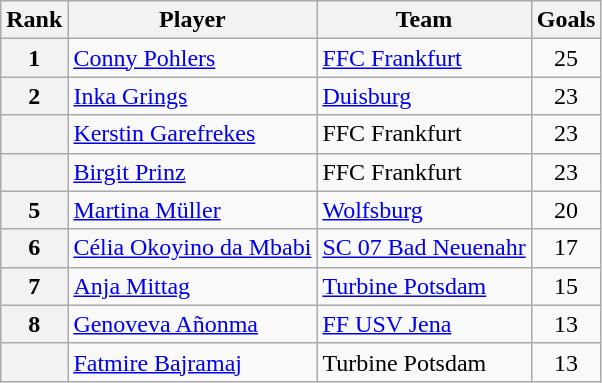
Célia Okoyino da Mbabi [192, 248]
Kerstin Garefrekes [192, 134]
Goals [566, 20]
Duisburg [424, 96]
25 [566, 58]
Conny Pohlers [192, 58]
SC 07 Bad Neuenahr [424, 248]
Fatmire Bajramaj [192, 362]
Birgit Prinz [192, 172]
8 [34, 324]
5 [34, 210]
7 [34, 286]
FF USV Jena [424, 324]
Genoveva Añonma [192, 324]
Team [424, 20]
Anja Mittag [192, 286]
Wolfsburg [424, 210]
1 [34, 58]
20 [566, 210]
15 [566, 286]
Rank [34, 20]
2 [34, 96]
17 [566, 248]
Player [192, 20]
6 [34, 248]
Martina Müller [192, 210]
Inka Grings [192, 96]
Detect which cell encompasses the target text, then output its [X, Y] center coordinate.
= = = = =
**Short exercise**. Retype all of the entries above exactly as they appear, line by line, and leave the picture out.

**Response**.
Célia Okoyino da Mbabi [192, 248]
Kerstin Garefrekes [192, 134]
Goals [566, 20]
Duisburg [424, 96]
25 [566, 58]
Conny Pohlers [192, 58]
SC 07 Bad Neuenahr [424, 248]
Fatmire Bajramaj [192, 362]
Birgit Prinz [192, 172]
8 [34, 324]
5 [34, 210]
7 [34, 286]
FF USV Jena [424, 324]
Genoveva Añonma [192, 324]
Team [424, 20]
Anja Mittag [192, 286]
Wolfsburg [424, 210]
1 [34, 58]
20 [566, 210]
15 [566, 286]
Rank [34, 20]
2 [34, 96]
17 [566, 248]
Player [192, 20]
6 [34, 248]
Martina Müller [192, 210]
Inka Grings [192, 96]
Detect which cell encompasses the target text, then output its [X, Y] center coordinate.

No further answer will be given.